Quote the records that follow in full, leaving the pictures out.

Saved entries:
───

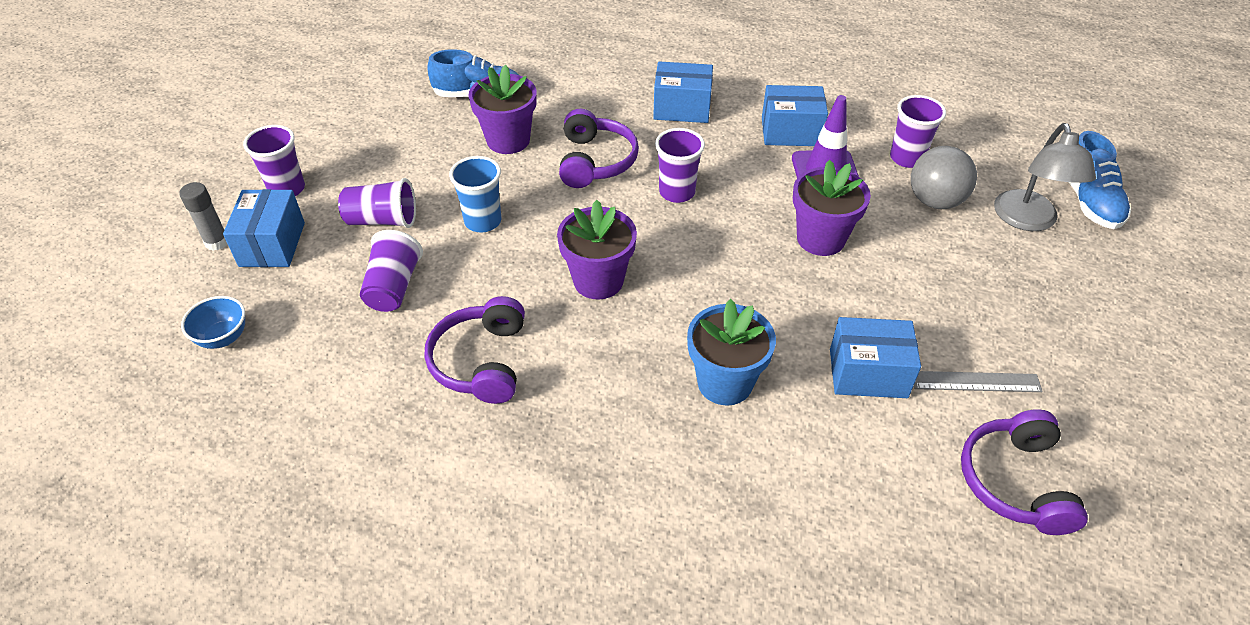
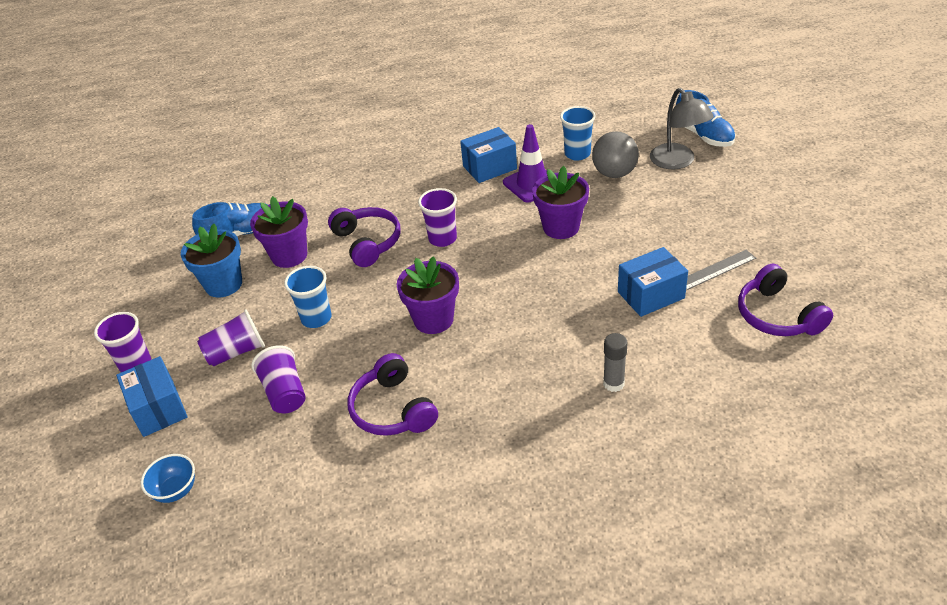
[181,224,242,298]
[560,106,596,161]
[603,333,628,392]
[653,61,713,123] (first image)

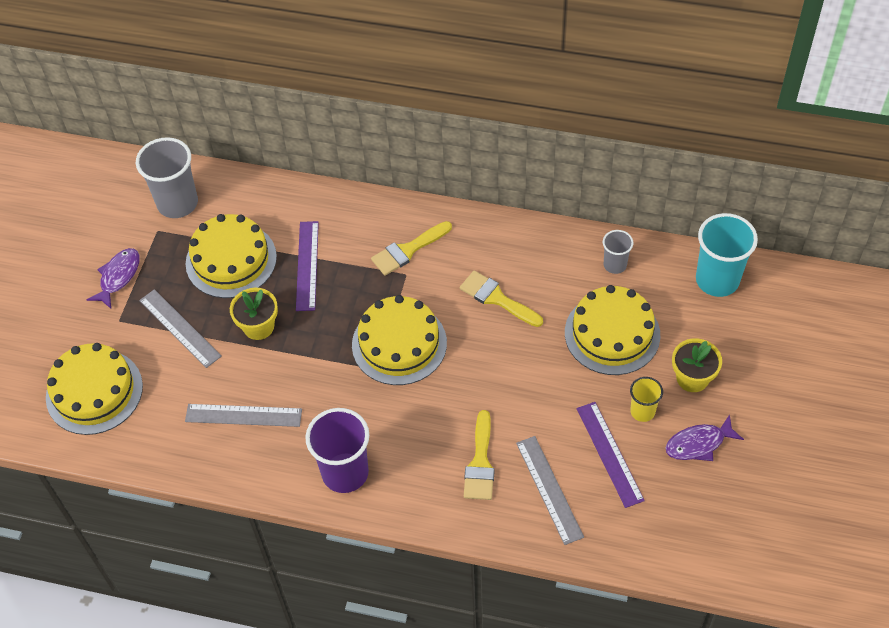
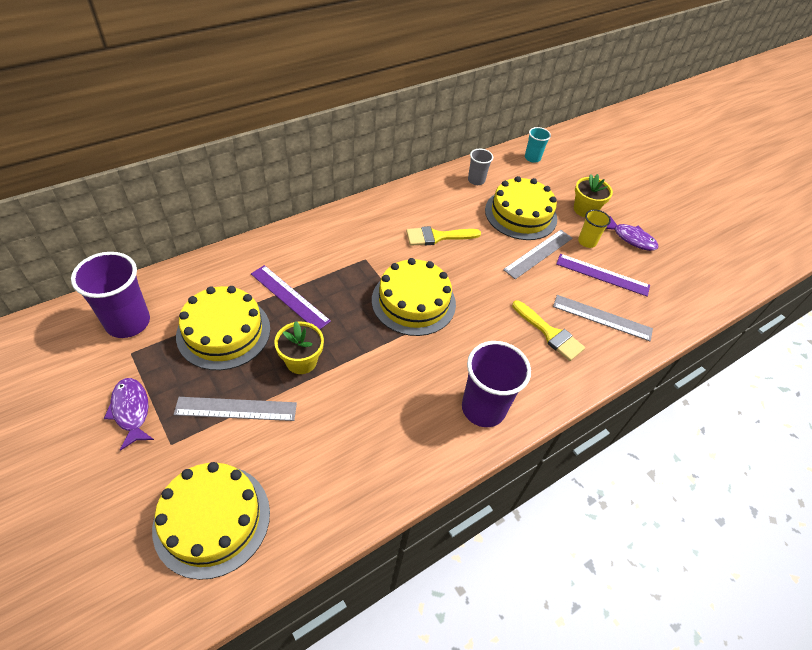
[71,252,150,338]
[503,230,573,279]
[525,127,551,163]
[606,216,658,251]
[371,221,452,275] (first image)

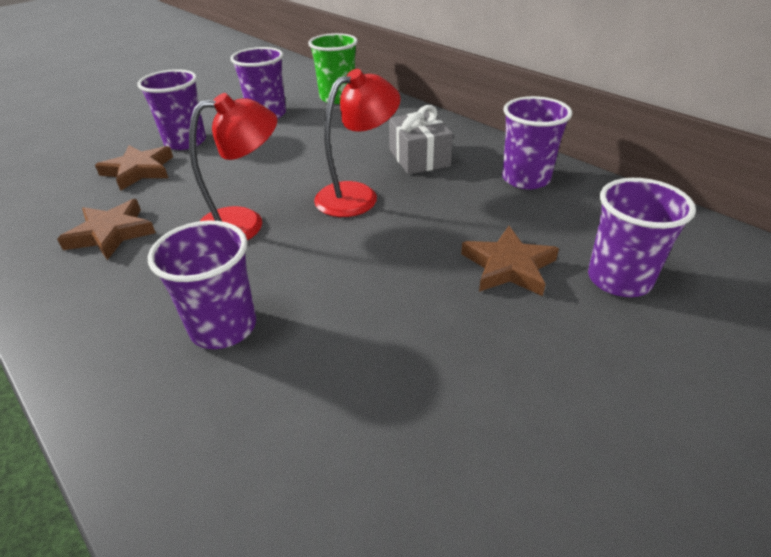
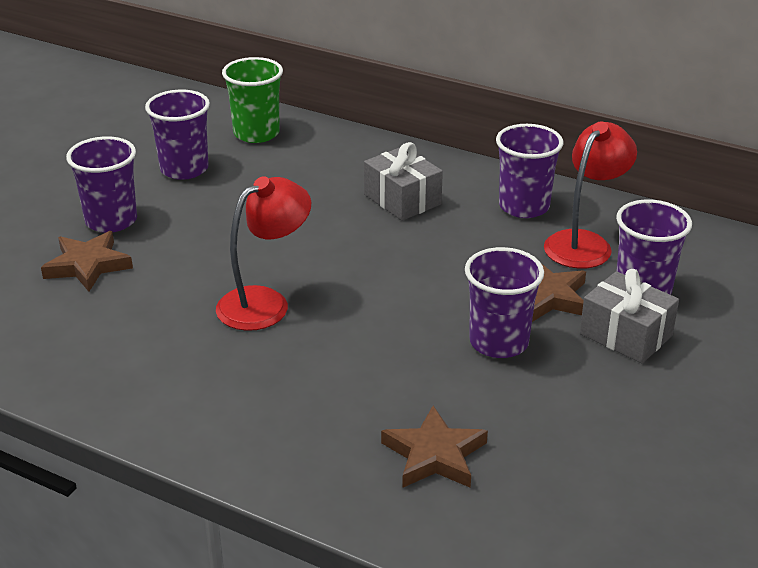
[381,406,488,488]
[465,247,544,358]
[544,122,637,269]
[580,269,679,363]

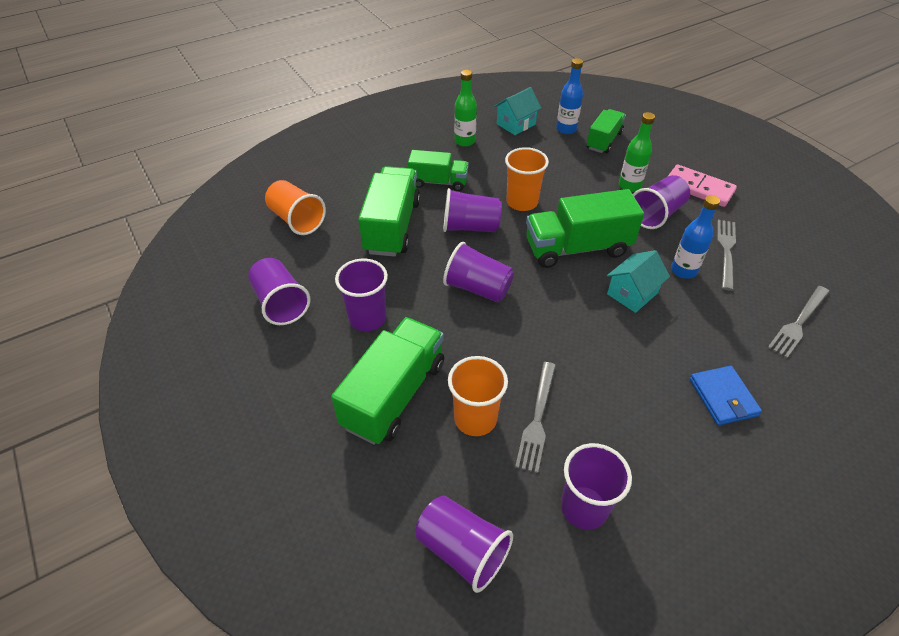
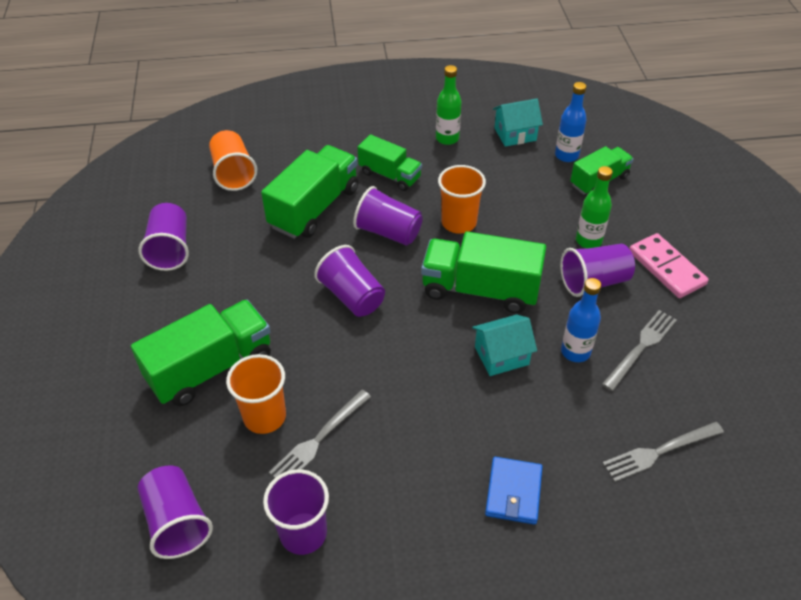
[335,259,388,331] (first image)

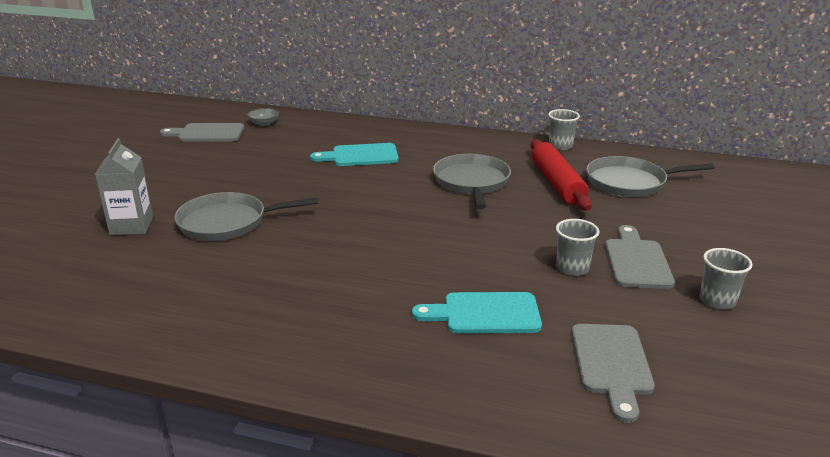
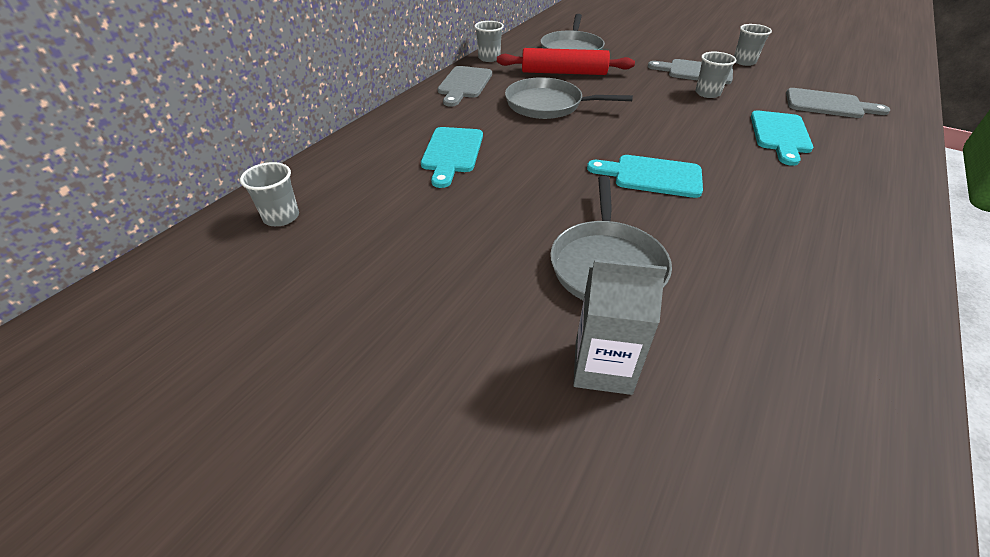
[240,162,299,226]
[438,66,492,107]
[587,155,703,198]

───

Response area:
[181,224,242,298]
[560,106,596,161]
[603,333,628,392]
[653,61,713,123] (first image)

[71,252,150,338]
[503,230,573,279]
[525,127,551,163]
[606,216,658,251]
[371,221,452,275] (first image)

[381,406,488,488]
[465,247,544,358]
[544,122,637,269]
[580,269,679,363]

[335,259,388,331] (first image)

[240,162,299,226]
[438,66,492,107]
[587,155,703,198]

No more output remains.